■ Task instructions
Scan the material for the word "noir" and return every matching line.

■ Data for review
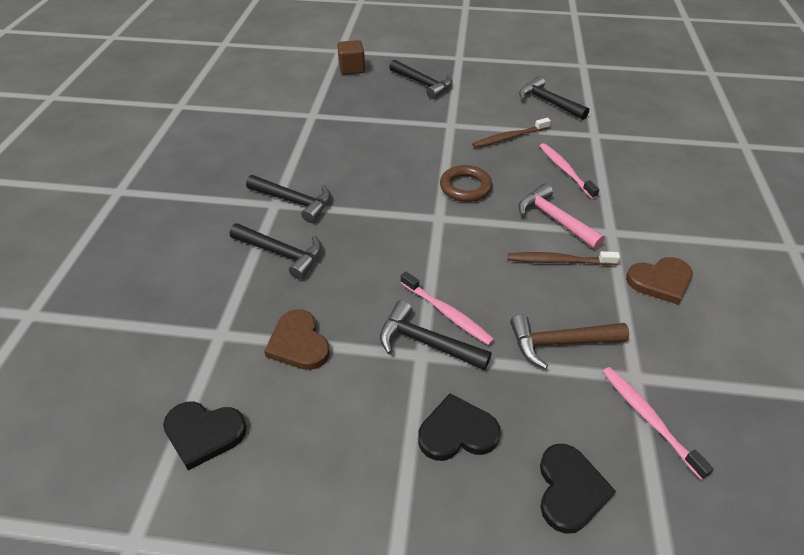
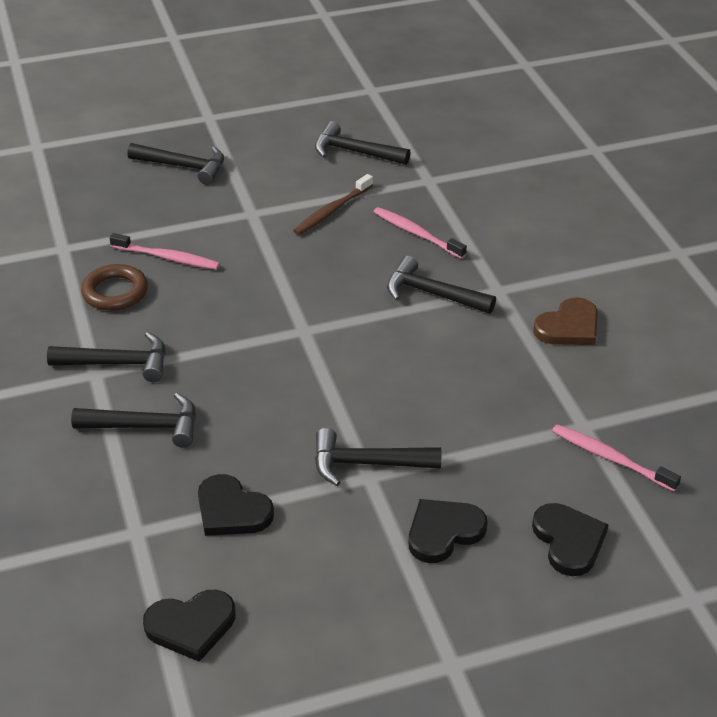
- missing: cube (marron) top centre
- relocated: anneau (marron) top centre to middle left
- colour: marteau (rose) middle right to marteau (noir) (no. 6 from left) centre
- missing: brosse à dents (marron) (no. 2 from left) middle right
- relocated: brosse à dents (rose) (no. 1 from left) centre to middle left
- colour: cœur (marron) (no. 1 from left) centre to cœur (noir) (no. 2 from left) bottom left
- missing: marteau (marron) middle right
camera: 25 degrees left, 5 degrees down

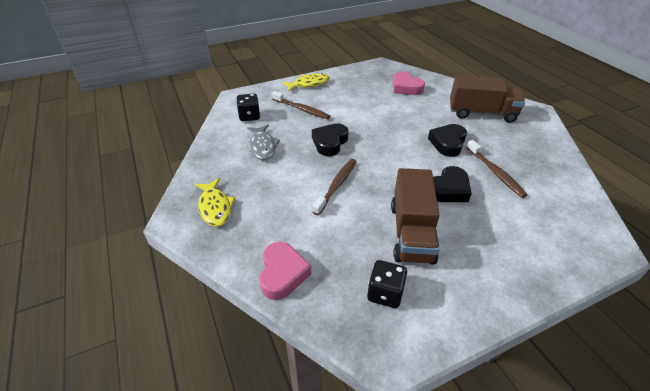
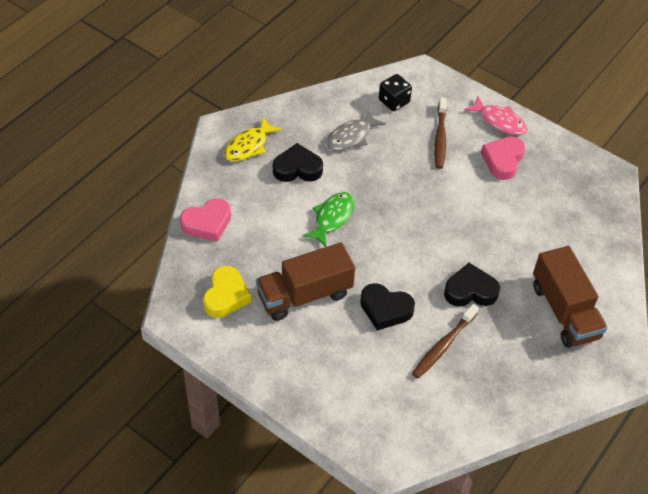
- relocated: cœur (rose) (no. 2 from left) top centre to top right
- colour: poisson (jaune) (no. 2 from left) top centre to poisson (rose) top right
- relocated: cœur (noir) (no. 1 from left) centre to top centre
- exchanged: brosse à dents (marron) (no. 2 from left) centre to poisson (vert) centre
- exchanged: dé (noir) (no. 2 from left) bottom centre to cœur (jaune) centre
camera: 60 degrees right, 10 degrees up

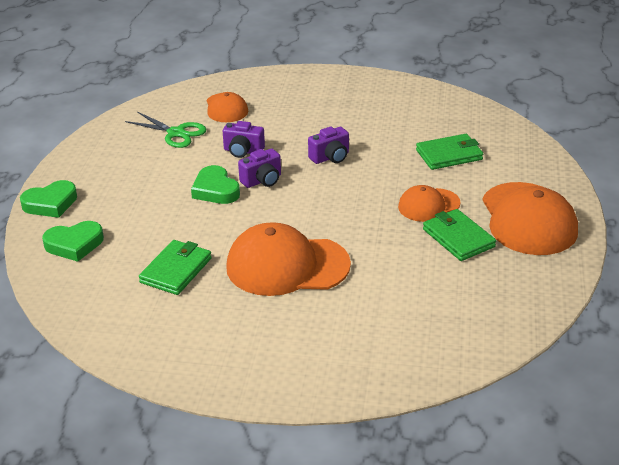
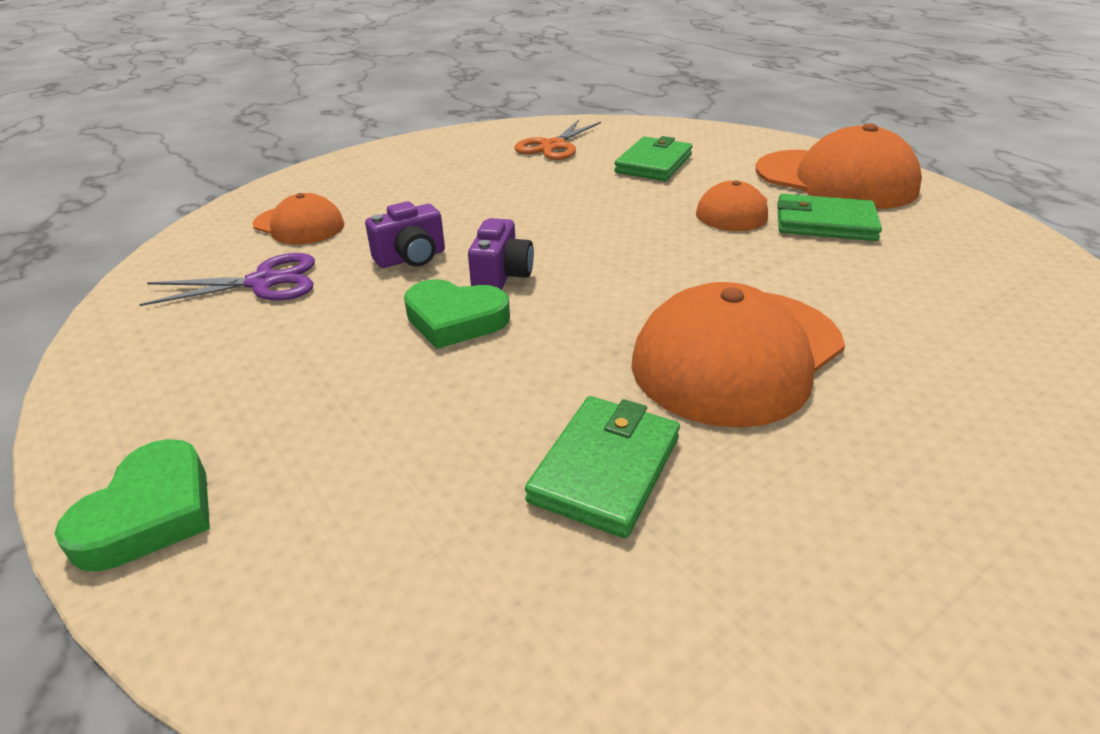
- colour: ciseaux (vert) top left to ciseaux (violet) middle left
- missing: appareil photo (violet) (no. 3 from left) top centre
- missing: cœur (vert) (no. 2 from left) middle left
- spun: portefeuille (vert) (no. 1 from left) middle left = centre 45 degrees clockwise
- appeared: ciseaux (orange) top centre
camera: 45 degrees left, 0 degrees up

■ Task response
- colour: marteau (rose) middle right to marteau (noir) (no. 6 from left) centre
- colour: cœur (marron) (no. 1 from left) centre to cœur (noir) (no. 2 from left) bottom left
- relocated: cœur (noir) (no. 1 from left) centre to top centre
- exchanged: dé (noir) (no. 2 from left) bottom centre to cœur (jaune) centre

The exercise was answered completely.